> **Information provided**
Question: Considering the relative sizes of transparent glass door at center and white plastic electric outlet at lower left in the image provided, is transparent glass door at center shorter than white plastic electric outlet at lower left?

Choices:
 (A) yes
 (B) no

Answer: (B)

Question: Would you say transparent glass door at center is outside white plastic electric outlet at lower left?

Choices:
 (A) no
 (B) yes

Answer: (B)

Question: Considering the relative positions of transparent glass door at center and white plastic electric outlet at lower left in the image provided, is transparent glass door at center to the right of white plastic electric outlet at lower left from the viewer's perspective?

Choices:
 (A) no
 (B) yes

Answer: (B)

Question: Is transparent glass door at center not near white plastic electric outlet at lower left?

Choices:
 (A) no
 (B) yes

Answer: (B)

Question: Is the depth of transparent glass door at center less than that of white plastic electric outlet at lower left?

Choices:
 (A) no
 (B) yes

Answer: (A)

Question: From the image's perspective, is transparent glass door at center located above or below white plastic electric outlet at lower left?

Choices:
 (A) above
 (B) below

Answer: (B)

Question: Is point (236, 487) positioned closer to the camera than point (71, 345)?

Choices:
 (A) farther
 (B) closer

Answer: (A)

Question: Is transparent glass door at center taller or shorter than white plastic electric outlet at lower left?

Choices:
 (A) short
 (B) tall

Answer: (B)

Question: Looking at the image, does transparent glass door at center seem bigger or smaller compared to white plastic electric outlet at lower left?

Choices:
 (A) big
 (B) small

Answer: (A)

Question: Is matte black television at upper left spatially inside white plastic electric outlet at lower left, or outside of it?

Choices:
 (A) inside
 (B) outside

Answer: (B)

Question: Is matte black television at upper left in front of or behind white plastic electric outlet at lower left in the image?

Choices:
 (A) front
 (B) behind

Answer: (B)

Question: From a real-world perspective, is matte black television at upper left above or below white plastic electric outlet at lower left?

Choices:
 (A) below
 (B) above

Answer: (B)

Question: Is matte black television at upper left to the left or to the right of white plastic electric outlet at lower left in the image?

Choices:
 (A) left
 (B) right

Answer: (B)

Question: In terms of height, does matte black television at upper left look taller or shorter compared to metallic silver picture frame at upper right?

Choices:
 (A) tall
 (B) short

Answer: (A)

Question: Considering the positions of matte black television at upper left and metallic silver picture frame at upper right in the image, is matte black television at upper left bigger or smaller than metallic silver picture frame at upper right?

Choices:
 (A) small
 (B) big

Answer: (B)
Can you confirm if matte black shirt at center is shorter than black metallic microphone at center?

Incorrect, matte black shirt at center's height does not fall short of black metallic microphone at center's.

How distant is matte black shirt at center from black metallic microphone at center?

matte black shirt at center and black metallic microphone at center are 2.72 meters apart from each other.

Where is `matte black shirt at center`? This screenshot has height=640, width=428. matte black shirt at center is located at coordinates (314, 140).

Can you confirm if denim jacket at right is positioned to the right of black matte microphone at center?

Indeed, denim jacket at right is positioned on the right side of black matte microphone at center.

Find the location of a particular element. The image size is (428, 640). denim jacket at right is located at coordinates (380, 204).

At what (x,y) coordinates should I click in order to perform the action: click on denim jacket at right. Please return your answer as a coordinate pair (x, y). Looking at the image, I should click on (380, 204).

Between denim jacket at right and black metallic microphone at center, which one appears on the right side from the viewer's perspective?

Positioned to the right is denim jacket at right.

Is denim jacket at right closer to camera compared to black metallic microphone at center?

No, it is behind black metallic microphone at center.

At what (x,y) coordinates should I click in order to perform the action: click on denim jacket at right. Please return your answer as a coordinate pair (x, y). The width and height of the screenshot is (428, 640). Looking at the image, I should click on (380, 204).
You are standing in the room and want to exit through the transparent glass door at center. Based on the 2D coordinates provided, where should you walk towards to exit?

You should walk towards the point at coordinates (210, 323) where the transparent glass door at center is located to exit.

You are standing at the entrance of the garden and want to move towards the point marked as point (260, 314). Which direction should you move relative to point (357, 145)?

> **Directions for this task**
Rewrite the rows from the line with "How distant is" up to and including the line with "(x, y). Looking" as a Markdown table with columns named Number and Record line, giving each nonblank line its own numbered table row.

> **Result for this task**
| Number | Record line |
|---|---|
| 1 | How distant is matte black shirt at center from black metallic microphone at center? |
| 2 | matte black shirt at center and black metallic microphone at center are 2.72 meters apart from each other. |
| 3 | Where is `matte black shirt at center`? This screenshot has height=640, width=428. matte black shirt at center is located at coordinates (314, 140). |
| 4 | Can you confirm if denim jacket at right is positioned to the right of black matte microphone at center? |
| 5 | Indeed, denim jacket at right is positioned on the right side of black matte microphone at center. |
| 6 | Find the location of a particular element. The image size is (428, 640). denim jacket at right is located at coordinates (380, 204). |
| 7 | At what (x,y) coordinates should I click in order to perform the action: click on denim jacket at right. Please return your answer as a coordinate pair (x, y). Looking at the image, I should click on (380, 204). |